Records to process START

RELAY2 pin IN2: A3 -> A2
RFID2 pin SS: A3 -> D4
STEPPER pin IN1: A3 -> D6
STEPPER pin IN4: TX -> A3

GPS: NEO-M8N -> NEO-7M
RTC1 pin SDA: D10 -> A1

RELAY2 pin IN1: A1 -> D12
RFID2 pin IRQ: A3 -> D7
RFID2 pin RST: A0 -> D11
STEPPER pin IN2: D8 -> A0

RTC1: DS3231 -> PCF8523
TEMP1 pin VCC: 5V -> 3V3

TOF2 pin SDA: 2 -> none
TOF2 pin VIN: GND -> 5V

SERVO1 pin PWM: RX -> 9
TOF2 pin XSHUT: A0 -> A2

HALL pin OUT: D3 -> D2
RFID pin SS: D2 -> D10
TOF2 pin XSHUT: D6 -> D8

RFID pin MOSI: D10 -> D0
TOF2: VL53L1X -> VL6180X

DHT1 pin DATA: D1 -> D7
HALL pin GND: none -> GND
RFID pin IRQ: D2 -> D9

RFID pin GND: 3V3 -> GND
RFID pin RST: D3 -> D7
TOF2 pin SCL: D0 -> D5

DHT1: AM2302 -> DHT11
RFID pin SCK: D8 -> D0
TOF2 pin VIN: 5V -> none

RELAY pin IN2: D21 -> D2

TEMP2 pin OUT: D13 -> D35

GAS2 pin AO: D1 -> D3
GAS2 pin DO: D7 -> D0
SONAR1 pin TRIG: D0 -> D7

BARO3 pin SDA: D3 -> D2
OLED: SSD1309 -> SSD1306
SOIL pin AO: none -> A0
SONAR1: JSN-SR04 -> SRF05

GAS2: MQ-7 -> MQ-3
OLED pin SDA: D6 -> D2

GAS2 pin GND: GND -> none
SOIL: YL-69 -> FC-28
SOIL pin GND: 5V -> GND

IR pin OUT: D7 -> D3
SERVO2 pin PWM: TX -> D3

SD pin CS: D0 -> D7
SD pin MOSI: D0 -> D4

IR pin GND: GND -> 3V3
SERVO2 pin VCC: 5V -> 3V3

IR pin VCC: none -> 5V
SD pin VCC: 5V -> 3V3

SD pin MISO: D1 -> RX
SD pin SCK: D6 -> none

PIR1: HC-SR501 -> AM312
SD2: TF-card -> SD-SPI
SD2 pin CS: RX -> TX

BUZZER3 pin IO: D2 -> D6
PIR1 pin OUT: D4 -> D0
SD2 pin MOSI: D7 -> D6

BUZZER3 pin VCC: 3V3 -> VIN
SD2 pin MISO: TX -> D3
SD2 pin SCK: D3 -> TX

Records to process END

In the listing above, find every line with the word "XSHUT" and copy it out.

TOF2 pin XSHUT: A0 -> A2
TOF2 pin XSHUT: D6 -> D8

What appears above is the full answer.